RAW DATA:
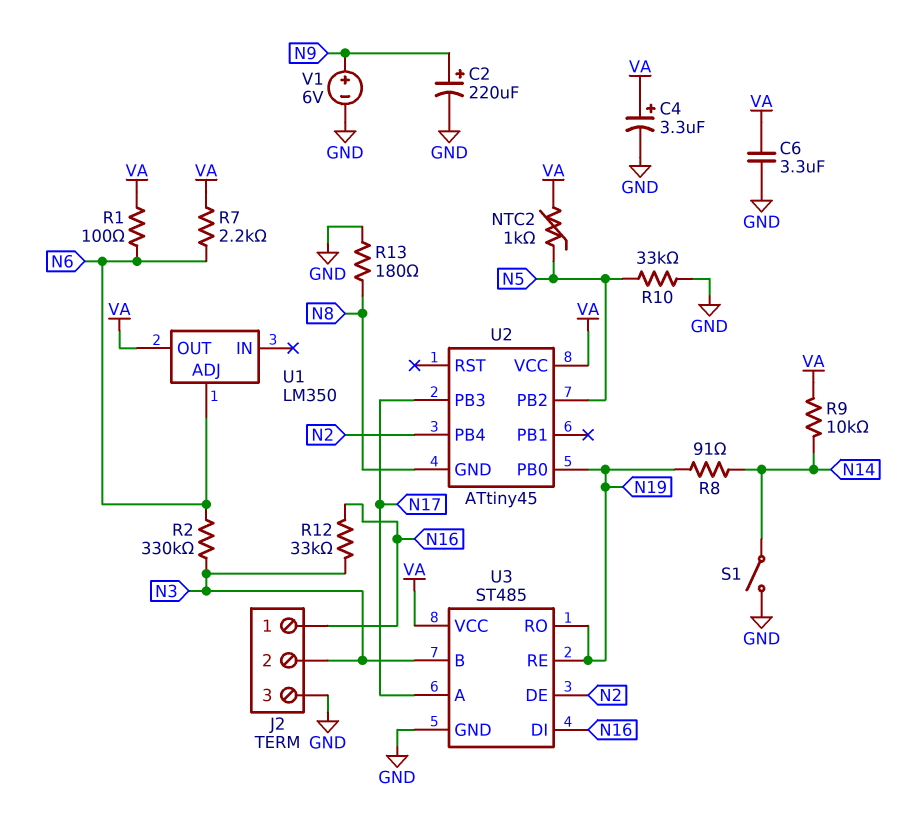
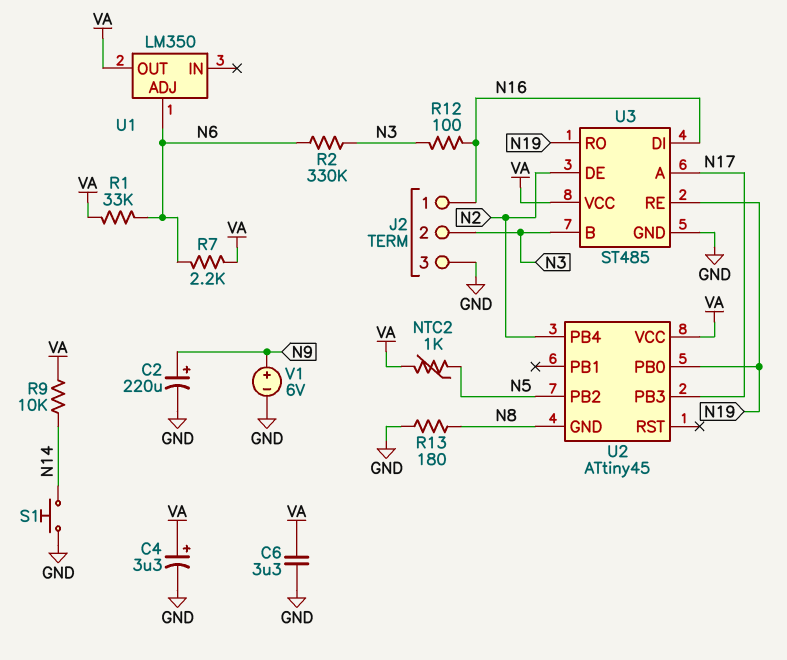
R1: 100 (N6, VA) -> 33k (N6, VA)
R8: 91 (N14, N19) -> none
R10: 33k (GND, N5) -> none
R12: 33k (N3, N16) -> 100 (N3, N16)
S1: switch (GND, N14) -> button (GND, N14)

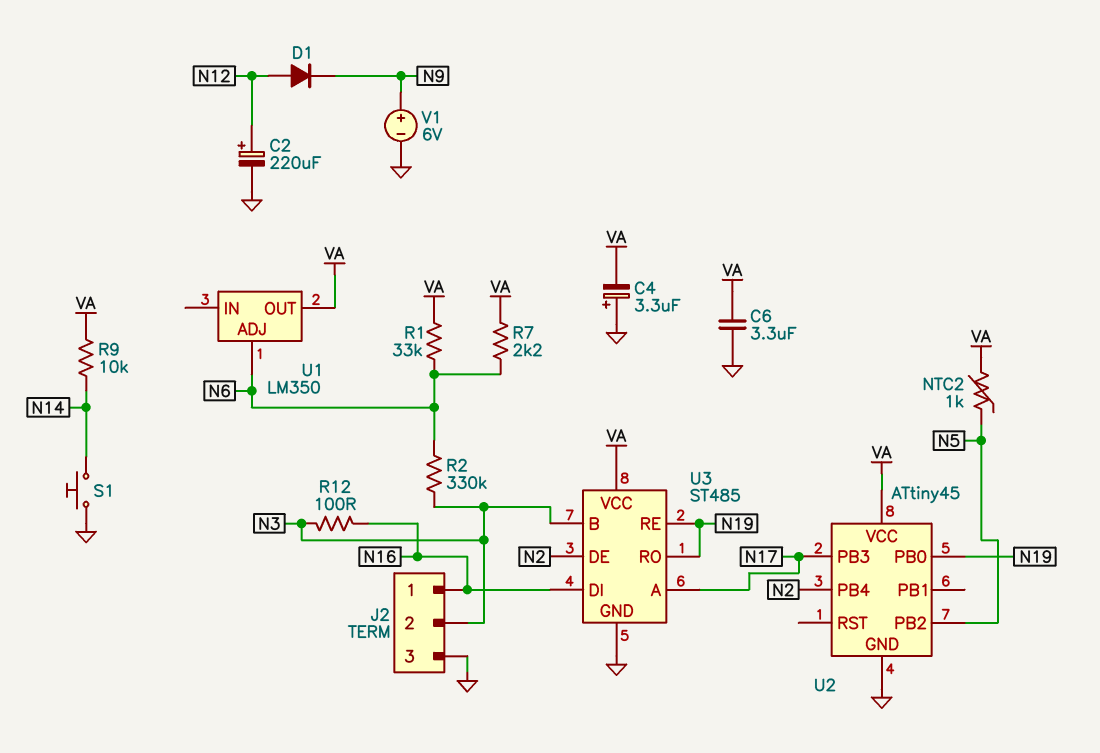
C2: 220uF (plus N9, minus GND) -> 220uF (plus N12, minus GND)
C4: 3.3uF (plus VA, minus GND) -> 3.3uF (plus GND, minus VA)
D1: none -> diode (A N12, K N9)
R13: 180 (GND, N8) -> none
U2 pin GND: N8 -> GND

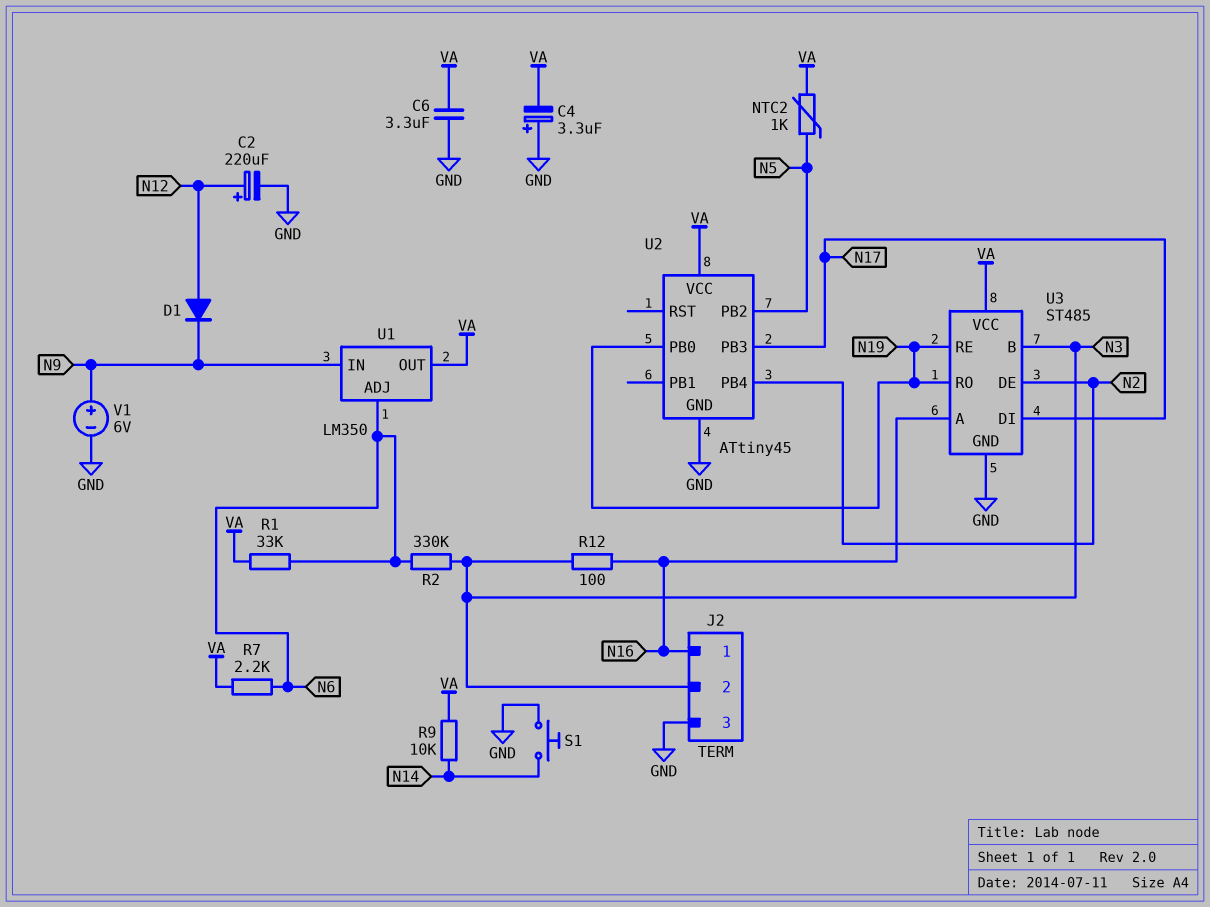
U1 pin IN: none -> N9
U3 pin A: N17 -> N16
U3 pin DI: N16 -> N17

EXERCISE DIRECTIONS:
Begin at the line that contains "S1: switch (GND, N14) -> button (GND, N14)" and transcribe every line through the end of the listing, exactly as written. Omit the pictures.

RESULT:
S1: switch (GND, N14) -> button (GND, N14)

C2: 220uF (plus N9, minus GND) -> 220uF (plus N12, minus GND)
C4: 3.3uF (plus VA, minus GND) -> 3.3uF (plus GND, minus VA)
D1: none -> diode (A N12, K N9)
R13: 180 (GND, N8) -> none
U2 pin GND: N8 -> GND

U1 pin IN: none -> N9
U3 pin A: N17 -> N16
U3 pin DI: N16 -> N17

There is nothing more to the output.